TASK BRIEF:
Only a single number is expected: how many lines of the data hold the word "missing".

(PROVIDED ENTRIES)

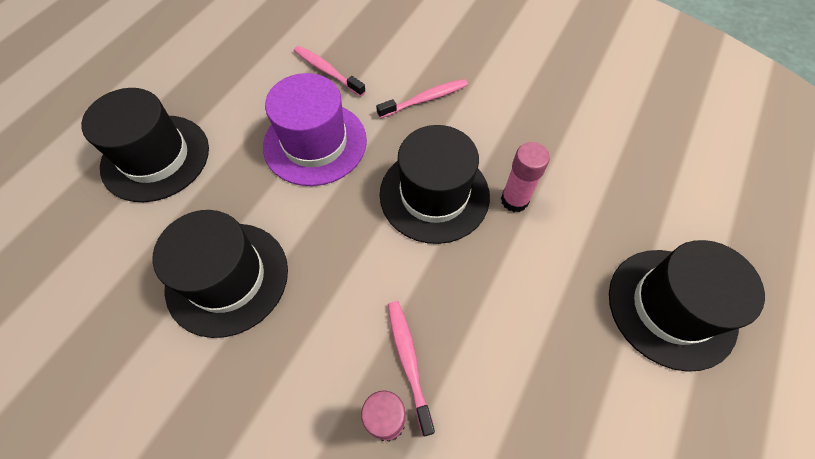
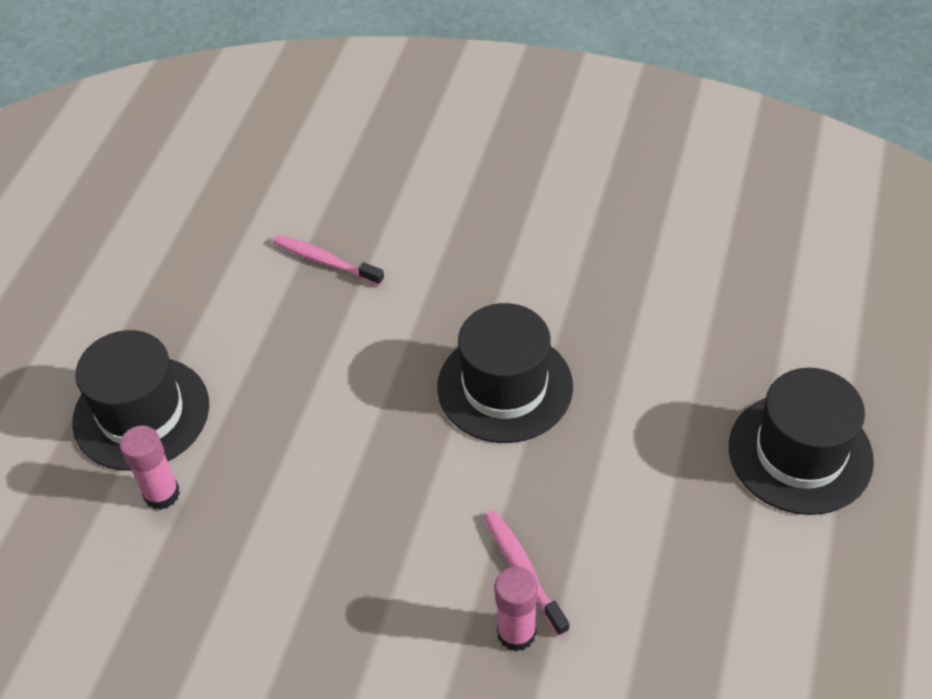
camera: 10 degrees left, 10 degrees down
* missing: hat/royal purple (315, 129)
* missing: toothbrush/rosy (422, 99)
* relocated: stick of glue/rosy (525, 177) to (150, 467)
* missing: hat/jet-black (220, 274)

(End PROVIDED ENTRIES)

YOUR SOLUTION:
3